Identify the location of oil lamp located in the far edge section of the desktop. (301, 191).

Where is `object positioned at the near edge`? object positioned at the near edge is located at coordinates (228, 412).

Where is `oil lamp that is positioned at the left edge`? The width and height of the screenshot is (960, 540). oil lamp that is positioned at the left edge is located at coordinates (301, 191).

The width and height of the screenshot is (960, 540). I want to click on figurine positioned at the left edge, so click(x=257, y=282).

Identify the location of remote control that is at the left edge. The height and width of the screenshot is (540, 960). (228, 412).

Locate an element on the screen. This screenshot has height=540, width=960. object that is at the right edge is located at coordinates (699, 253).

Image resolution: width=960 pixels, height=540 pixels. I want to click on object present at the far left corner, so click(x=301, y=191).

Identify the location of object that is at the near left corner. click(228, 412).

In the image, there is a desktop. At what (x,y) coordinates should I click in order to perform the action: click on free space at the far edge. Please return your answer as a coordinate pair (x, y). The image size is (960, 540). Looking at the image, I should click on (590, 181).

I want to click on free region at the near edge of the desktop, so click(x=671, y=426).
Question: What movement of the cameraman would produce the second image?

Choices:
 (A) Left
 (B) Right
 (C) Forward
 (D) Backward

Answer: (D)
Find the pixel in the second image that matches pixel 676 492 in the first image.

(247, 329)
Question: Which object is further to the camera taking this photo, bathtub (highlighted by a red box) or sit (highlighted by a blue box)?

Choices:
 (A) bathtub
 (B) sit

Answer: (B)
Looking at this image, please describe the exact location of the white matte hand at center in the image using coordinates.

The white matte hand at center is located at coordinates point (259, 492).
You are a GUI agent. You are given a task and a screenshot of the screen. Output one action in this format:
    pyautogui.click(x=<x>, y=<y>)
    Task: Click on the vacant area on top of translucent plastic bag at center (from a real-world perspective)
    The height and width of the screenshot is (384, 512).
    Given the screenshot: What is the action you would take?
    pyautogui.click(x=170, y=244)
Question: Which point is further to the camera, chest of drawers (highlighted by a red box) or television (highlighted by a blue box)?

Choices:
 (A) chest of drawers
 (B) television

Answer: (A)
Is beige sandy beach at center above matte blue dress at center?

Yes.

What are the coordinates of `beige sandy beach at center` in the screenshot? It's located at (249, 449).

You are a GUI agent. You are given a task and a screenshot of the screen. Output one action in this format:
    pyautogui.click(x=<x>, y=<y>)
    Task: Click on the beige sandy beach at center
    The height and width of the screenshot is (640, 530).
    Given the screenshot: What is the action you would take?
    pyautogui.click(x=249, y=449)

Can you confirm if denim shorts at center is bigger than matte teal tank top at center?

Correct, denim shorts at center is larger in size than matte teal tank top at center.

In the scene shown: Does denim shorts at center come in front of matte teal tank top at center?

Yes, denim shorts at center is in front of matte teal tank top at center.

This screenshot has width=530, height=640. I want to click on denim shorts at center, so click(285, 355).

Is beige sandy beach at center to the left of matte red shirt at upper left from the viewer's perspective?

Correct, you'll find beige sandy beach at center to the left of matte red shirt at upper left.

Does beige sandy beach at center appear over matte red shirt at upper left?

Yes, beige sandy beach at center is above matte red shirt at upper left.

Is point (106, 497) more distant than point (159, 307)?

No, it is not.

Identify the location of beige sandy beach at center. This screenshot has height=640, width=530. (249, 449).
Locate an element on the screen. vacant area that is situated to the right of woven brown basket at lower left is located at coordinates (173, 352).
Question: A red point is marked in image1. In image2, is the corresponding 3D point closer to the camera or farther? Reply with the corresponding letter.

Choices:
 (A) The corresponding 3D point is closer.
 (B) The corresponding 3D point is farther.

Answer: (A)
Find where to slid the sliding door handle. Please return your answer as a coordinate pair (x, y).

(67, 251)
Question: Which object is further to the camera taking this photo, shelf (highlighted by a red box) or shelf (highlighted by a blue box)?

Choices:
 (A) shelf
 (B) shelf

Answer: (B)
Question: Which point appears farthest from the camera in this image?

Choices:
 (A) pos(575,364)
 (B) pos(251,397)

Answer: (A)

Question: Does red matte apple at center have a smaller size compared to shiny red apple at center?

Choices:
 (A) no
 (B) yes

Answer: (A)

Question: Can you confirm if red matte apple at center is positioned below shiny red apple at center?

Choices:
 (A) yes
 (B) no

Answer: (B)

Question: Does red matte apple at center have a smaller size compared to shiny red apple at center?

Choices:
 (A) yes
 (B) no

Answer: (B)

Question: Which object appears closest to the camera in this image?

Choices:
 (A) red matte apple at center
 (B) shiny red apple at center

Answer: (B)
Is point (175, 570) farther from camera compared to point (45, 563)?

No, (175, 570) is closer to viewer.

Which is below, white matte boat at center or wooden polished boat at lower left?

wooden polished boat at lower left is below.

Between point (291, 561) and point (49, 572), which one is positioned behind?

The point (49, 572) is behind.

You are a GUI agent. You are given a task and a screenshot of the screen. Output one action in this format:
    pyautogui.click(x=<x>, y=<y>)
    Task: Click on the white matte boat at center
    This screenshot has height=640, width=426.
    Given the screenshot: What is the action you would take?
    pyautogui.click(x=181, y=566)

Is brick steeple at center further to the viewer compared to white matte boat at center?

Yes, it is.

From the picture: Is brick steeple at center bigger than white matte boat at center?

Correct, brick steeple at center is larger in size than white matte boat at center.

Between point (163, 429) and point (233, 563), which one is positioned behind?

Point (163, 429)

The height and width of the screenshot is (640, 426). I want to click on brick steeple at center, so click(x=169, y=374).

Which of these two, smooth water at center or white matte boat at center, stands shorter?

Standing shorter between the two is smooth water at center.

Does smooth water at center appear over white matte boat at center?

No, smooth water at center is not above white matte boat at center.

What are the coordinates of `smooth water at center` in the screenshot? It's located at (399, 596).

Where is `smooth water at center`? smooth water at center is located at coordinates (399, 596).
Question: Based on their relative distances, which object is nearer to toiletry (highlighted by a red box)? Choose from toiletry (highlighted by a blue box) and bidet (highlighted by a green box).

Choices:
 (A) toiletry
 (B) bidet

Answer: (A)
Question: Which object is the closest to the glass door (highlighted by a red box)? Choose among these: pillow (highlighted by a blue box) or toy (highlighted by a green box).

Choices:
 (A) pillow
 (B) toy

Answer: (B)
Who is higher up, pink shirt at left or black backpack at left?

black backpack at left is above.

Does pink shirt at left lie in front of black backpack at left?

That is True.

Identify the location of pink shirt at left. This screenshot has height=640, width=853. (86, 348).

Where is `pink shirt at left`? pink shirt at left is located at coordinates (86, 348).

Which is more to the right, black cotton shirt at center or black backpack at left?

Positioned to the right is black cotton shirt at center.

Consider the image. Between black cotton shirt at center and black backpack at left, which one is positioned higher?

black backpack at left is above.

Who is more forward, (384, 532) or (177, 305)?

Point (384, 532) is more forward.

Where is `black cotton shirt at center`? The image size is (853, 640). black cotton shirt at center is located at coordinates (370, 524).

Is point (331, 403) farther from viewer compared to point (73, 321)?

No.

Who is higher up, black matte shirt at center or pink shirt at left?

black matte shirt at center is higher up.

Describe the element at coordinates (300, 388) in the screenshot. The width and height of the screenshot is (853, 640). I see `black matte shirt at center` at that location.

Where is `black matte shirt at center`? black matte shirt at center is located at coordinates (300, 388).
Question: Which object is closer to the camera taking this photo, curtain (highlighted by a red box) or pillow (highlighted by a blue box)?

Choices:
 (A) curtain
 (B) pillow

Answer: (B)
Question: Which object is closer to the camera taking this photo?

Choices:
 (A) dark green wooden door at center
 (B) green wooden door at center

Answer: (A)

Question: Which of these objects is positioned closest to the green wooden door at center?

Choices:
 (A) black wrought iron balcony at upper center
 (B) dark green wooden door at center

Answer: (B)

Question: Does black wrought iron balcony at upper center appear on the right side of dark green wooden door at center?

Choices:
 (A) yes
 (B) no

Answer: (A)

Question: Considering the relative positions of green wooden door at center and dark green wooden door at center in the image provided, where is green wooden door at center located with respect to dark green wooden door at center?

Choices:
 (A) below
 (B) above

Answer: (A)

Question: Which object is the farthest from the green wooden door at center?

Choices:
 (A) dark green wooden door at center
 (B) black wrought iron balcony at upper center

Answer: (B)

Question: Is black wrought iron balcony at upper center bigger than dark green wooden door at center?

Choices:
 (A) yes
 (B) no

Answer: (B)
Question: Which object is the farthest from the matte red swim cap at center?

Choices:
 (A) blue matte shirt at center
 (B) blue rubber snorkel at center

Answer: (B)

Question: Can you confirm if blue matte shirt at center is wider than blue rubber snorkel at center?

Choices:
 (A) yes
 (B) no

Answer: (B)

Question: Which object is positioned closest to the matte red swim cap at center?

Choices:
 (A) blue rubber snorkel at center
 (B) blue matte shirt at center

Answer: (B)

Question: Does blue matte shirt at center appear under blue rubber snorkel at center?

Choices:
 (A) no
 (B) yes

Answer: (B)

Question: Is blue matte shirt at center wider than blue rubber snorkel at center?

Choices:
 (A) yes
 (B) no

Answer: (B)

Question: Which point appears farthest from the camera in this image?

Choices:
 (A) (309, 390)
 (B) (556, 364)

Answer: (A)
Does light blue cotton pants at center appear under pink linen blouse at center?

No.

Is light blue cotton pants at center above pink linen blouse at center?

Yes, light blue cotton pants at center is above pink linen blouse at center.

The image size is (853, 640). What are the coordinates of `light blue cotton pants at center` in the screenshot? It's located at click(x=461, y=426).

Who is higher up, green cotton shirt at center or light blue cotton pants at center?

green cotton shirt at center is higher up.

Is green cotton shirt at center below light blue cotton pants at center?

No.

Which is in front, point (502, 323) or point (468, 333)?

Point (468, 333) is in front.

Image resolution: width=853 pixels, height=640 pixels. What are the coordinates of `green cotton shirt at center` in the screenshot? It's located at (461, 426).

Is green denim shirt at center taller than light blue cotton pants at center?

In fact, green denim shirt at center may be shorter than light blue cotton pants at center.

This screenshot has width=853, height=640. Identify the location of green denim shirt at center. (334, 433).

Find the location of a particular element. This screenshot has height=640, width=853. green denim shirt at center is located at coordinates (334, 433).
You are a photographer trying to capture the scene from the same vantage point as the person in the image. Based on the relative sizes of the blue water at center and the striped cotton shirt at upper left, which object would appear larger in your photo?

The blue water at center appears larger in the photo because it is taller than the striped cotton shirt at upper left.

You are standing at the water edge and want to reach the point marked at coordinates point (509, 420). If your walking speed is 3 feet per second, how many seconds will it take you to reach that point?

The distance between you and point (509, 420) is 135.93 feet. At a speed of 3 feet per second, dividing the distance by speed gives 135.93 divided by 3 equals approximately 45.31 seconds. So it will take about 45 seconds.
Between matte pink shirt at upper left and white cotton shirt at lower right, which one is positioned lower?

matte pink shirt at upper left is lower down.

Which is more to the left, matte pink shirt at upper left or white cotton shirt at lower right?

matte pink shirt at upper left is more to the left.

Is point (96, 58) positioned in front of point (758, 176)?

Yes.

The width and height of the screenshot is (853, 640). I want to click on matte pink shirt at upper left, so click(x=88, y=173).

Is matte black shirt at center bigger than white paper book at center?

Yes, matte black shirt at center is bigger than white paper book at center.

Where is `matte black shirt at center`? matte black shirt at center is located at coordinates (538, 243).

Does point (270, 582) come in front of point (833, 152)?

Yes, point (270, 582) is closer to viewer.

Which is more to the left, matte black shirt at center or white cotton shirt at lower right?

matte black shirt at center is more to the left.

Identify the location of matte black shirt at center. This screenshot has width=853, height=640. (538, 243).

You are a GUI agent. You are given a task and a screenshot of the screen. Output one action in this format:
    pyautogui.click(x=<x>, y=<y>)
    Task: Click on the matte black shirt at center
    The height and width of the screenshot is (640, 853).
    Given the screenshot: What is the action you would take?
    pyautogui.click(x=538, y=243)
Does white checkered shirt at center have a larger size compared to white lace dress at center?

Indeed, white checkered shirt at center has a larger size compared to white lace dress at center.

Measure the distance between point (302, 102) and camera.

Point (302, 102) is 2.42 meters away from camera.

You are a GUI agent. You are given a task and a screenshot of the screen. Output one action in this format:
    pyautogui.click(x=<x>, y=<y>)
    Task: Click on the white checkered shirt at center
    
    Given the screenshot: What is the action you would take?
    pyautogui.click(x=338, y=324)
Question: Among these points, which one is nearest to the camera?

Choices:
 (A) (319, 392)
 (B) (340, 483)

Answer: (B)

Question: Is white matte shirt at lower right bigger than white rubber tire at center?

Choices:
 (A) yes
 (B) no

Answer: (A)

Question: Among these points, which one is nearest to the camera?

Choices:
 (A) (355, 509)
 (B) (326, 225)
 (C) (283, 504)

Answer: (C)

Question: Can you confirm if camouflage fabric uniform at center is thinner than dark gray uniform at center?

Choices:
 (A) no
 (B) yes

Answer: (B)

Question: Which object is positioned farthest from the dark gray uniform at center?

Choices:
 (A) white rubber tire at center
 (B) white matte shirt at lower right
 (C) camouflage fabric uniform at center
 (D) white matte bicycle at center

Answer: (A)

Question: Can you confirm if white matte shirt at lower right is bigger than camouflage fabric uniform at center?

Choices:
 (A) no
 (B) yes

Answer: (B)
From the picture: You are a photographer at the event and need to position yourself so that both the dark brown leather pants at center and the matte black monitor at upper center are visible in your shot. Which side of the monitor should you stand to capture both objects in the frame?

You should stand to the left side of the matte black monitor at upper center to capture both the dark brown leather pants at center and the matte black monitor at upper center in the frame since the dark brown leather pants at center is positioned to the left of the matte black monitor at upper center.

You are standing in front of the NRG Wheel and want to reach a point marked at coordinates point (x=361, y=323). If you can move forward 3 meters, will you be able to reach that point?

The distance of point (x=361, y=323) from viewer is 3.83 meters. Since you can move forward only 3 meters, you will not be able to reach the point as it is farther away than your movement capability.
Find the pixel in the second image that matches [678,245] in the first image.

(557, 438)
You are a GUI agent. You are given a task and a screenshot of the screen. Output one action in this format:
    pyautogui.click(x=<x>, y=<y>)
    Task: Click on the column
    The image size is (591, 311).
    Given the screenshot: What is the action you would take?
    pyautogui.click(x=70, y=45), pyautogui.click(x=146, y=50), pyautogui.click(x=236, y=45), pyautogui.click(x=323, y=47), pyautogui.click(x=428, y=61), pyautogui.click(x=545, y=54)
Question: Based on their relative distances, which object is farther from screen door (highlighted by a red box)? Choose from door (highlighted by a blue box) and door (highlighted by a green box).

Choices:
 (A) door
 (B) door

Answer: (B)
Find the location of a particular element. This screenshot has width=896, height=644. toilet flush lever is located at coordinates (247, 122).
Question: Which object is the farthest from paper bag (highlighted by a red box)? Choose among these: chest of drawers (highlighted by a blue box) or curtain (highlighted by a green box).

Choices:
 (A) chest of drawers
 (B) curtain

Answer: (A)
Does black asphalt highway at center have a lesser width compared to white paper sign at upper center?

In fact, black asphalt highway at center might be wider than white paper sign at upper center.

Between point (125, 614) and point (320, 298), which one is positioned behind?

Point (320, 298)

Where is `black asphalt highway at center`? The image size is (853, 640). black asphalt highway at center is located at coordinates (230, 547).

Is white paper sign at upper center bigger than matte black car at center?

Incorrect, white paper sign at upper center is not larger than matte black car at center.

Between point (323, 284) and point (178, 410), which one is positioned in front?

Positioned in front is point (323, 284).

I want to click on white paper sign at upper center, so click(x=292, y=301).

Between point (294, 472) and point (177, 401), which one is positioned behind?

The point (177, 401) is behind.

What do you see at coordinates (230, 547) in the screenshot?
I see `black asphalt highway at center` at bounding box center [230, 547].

****

Can you put the lines of the records, from the one containing "Between point (323, 284)" through the last line of the records, both included, into a numbered list with the blank lines left out?

### Exercise output
1. Between point (323, 284) and point (178, 410), which one is positioned in front?
2. Positioned in front is point (323, 284).
3. I want to click on white paper sign at upper center, so click(x=292, y=301).
4. Between point (294, 472) and point (177, 401), which one is positioned behind?
5. The point (177, 401) is behind.
6. What do you see at coordinates (230, 547) in the screenshot?
7. I see `black asphalt highway at center` at bounding box center [230, 547].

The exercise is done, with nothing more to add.